**PROBLEM DESCRIPTION:** From the entries below, report how many lines contain the string "RADIO". Only the number is wanted.

☆ ☆ ☆ ☆ ☆ ☆ ☆

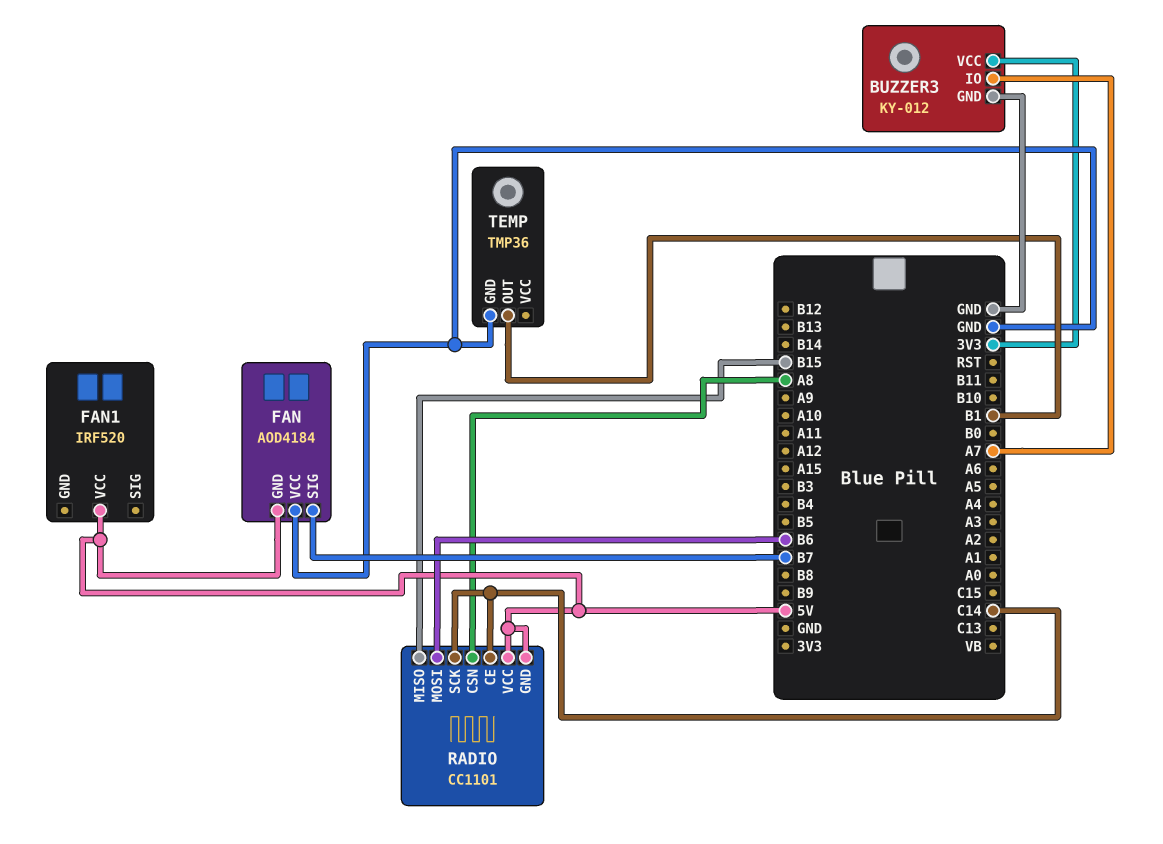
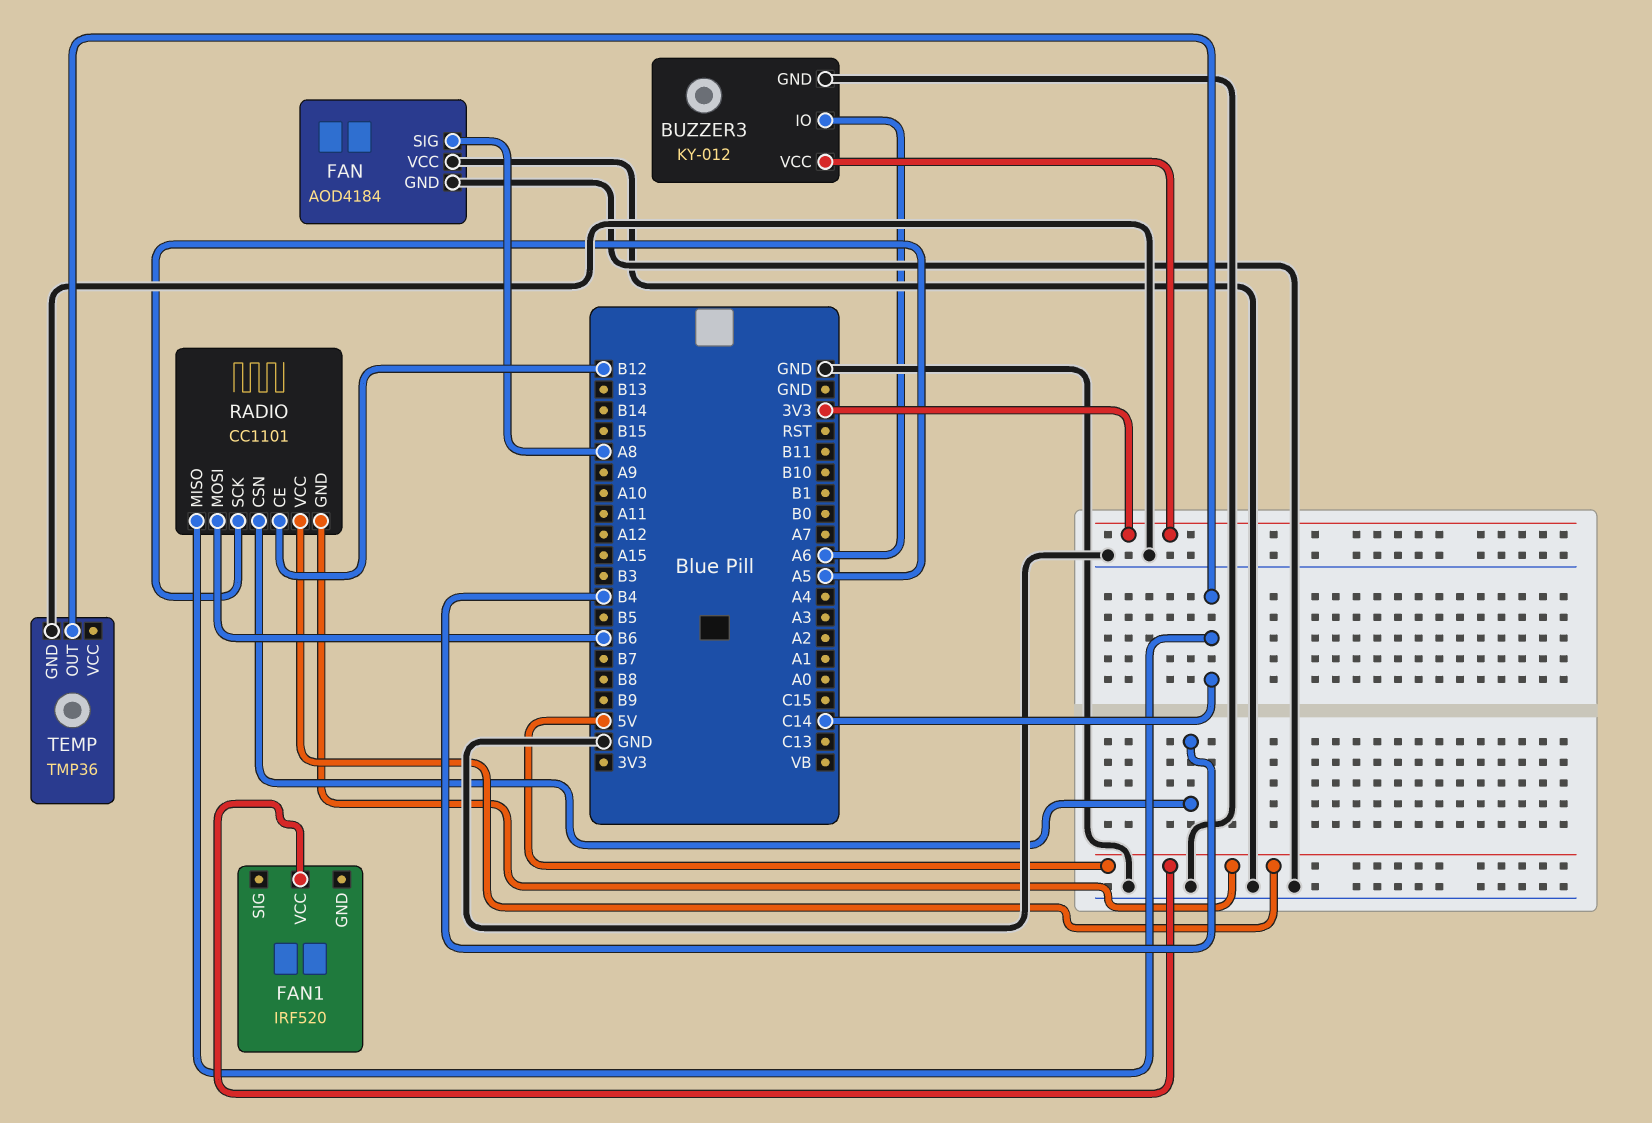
BUZZER3 pin IO: A7 -> A6
FAN pin GND: 5V -> GND
FAN pin SIG: B7 -> A8
RADIO pin CE: C14 -> B12
RADIO pin CSN: A8 -> B4
RADIO pin MISO: B15 -> C14
RADIO pin SCK: C14 -> A5
TEMP pin OUT: B1 -> C14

☆ ☆ ☆ ☆ ☆ ☆ ☆

**SOLUTION TO THIS PROBLEM:** 4